* [Entries supplied]:
■ ■ ■ ■

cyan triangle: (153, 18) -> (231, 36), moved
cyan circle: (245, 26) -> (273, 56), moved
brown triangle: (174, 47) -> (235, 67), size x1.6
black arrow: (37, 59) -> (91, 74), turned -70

■ ■ ■ ■

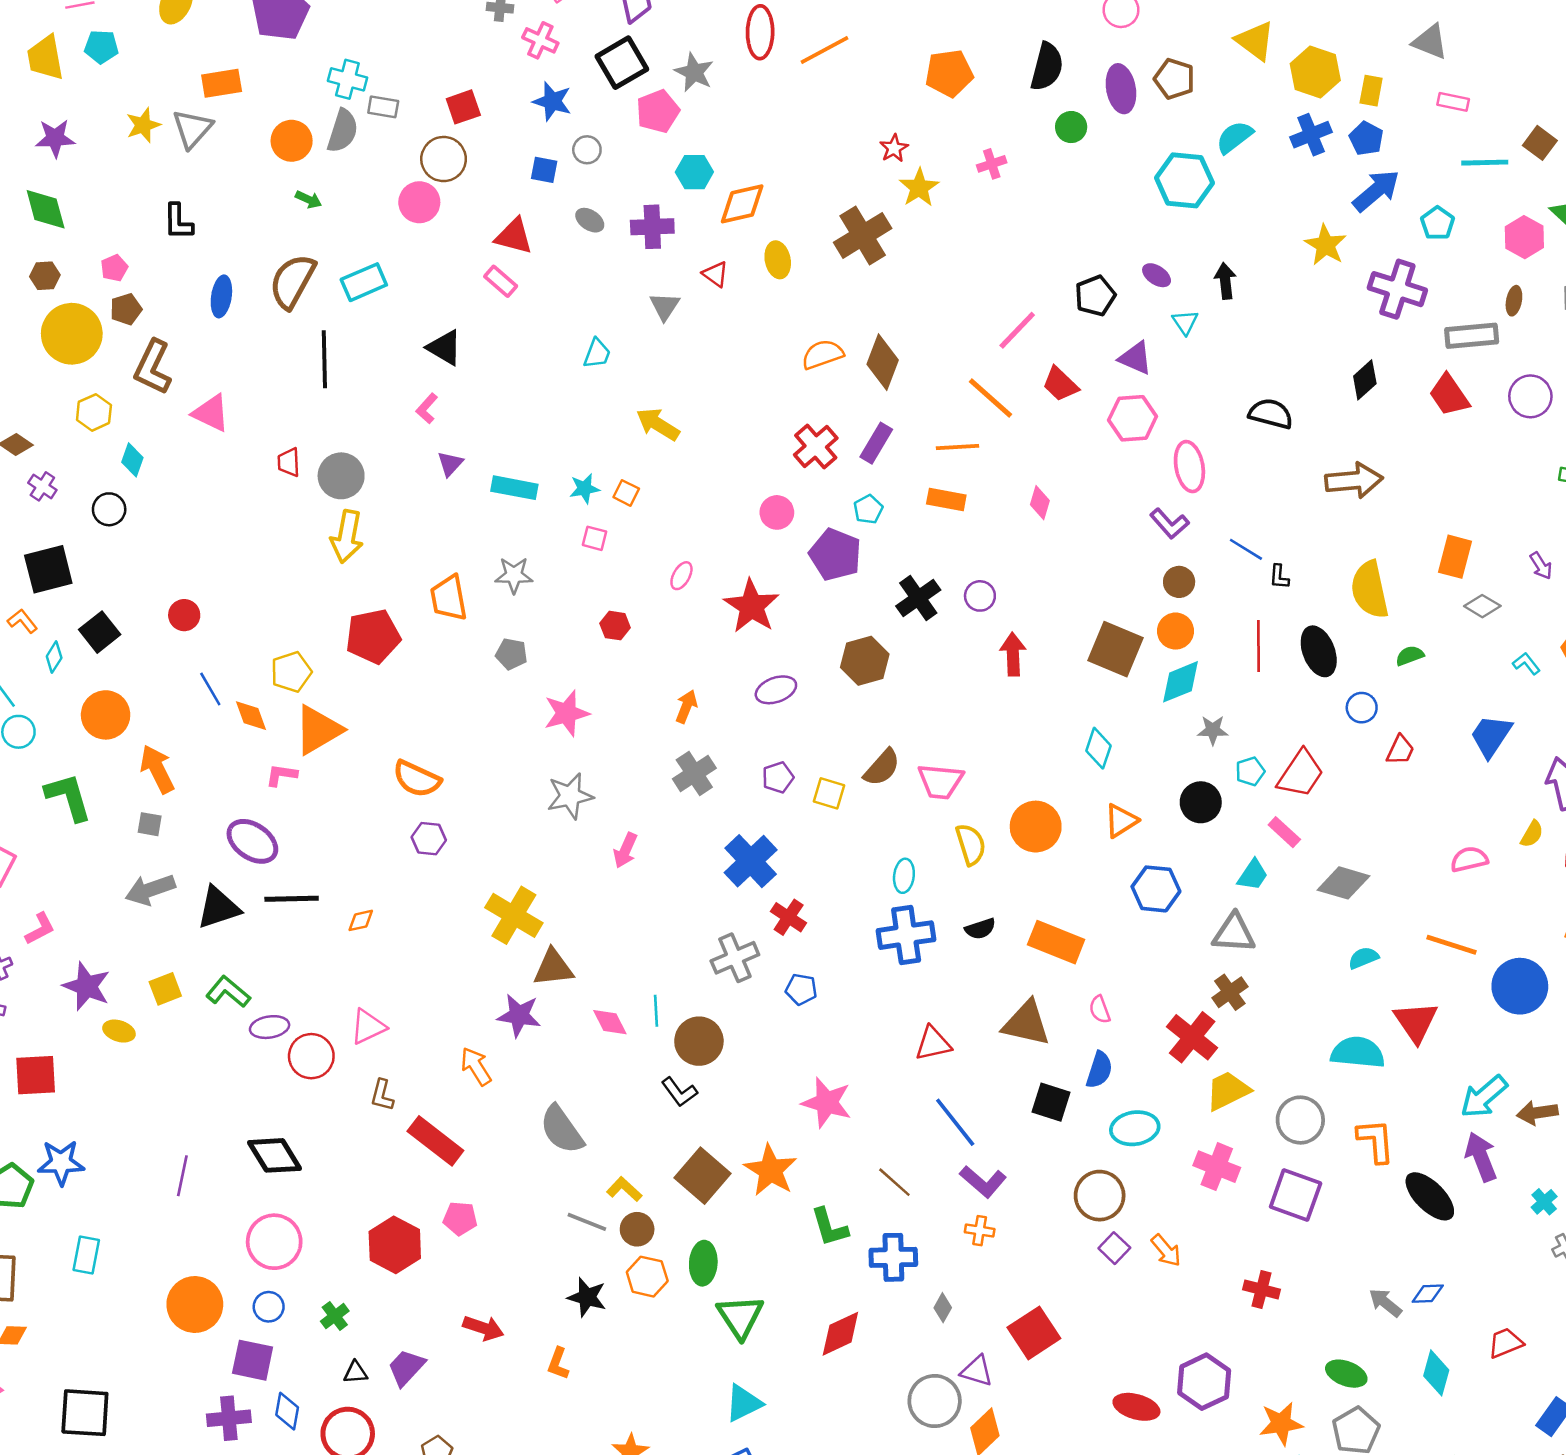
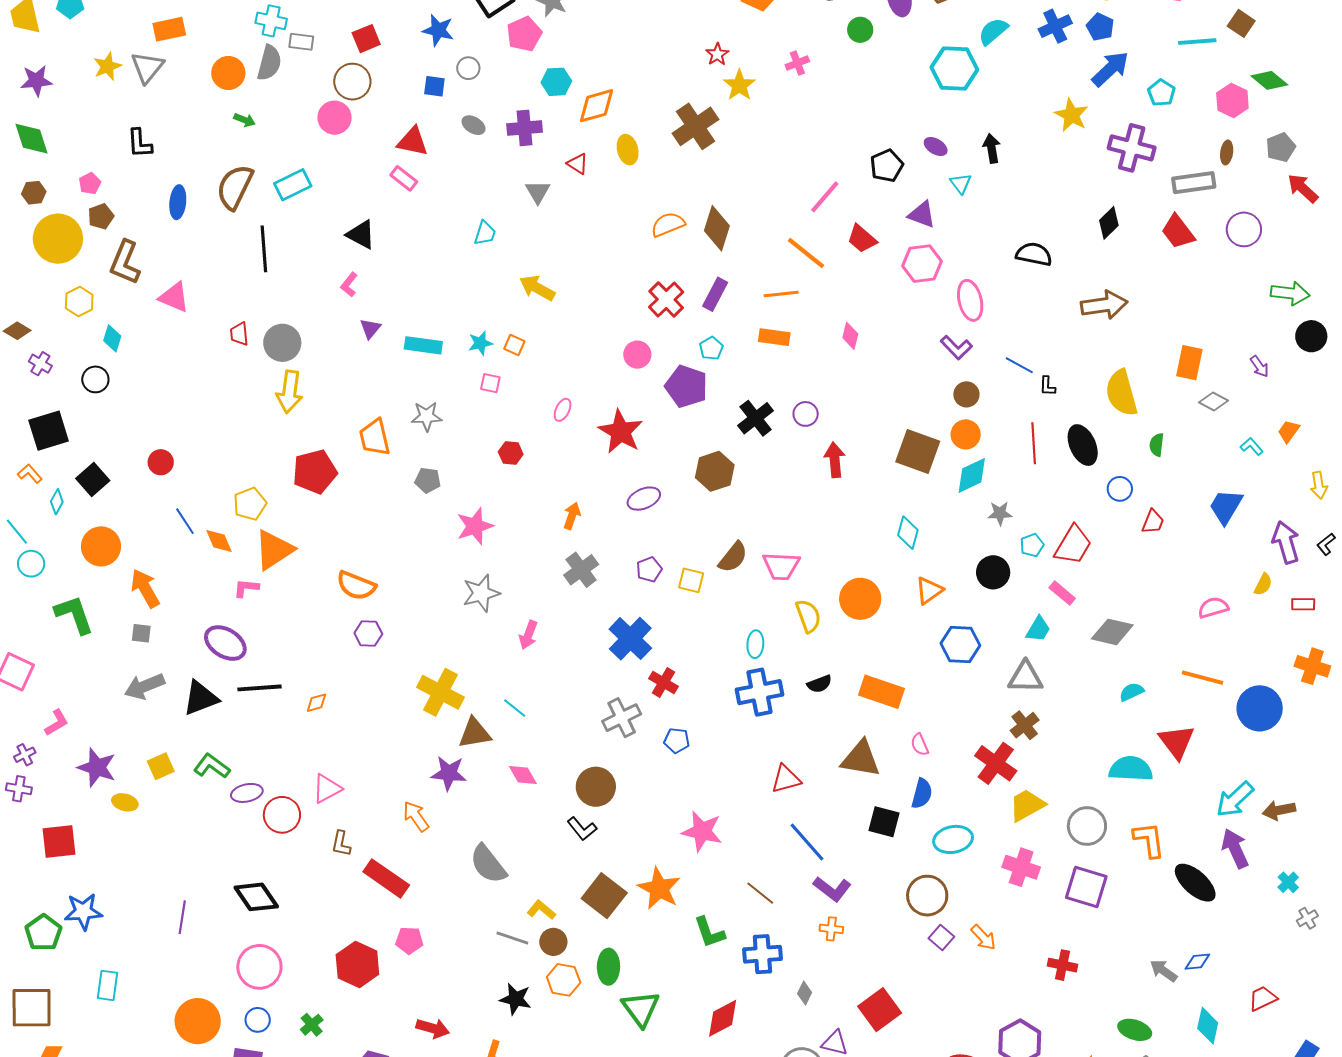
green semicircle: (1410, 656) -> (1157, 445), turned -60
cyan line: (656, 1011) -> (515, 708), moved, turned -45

■ ■ ■ ■

* [Problem description]:
All that belongs in your answer is the stretch of entries above from the line with "cyan circle: (245, 26) -> (273, 56), moved" through the line with "black arrow: (37, 59) -> (91, 74), turned -70", printed exactly.

* [Answer box]:
cyan circle: (245, 26) -> (273, 56), moved
brown triangle: (174, 47) -> (235, 67), size x1.6
black arrow: (37, 59) -> (91, 74), turned -70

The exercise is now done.